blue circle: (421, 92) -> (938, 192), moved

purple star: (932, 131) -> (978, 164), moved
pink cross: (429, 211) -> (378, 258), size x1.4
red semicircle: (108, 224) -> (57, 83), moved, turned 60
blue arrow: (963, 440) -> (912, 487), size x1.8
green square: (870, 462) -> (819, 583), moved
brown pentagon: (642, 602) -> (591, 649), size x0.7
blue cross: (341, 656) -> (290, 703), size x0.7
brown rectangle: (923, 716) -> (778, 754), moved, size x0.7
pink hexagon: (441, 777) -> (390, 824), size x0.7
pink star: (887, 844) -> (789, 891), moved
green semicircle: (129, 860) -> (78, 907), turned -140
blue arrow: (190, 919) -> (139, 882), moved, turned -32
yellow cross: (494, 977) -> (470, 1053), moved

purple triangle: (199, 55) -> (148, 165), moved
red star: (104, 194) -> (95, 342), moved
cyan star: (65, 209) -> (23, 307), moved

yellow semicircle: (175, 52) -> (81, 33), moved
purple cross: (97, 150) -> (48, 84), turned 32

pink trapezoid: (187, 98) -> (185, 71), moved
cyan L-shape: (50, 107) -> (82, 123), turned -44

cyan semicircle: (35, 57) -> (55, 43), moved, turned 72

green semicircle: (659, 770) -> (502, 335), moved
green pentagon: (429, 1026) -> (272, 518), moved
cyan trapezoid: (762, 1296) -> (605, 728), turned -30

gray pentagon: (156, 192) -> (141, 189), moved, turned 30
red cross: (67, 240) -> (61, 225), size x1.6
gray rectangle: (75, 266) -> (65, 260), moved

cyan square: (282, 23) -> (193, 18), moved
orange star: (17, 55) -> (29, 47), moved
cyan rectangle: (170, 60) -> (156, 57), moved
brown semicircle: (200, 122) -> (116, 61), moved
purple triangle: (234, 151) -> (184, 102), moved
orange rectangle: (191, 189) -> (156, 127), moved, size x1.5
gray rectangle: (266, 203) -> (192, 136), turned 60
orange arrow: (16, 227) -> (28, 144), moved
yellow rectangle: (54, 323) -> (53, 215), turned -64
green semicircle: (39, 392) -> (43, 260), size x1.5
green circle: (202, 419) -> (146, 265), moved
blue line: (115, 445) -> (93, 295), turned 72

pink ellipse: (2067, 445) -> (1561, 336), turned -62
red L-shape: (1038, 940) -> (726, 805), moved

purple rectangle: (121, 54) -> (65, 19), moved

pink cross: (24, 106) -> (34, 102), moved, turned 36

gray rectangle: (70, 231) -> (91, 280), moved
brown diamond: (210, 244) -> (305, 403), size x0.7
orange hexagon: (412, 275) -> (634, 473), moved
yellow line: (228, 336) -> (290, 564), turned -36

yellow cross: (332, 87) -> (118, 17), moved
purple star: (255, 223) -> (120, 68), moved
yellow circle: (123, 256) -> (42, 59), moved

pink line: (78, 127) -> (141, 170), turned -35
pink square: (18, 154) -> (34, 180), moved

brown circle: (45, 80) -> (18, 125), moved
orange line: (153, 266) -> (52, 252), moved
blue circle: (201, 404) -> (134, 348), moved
──────────
→ **What this task involves**
The lines holding the word "star" are the answer. Find them in the entries and copy them.

→ **Answer to this task**
purple star: (932, 131) -> (978, 164), moved
pink star: (887, 844) -> (789, 891), moved
red star: (104, 194) -> (95, 342), moved
cyan star: (65, 209) -> (23, 307), moved
orange star: (17, 55) -> (29, 47), moved
purple star: (255, 223) -> (120, 68), moved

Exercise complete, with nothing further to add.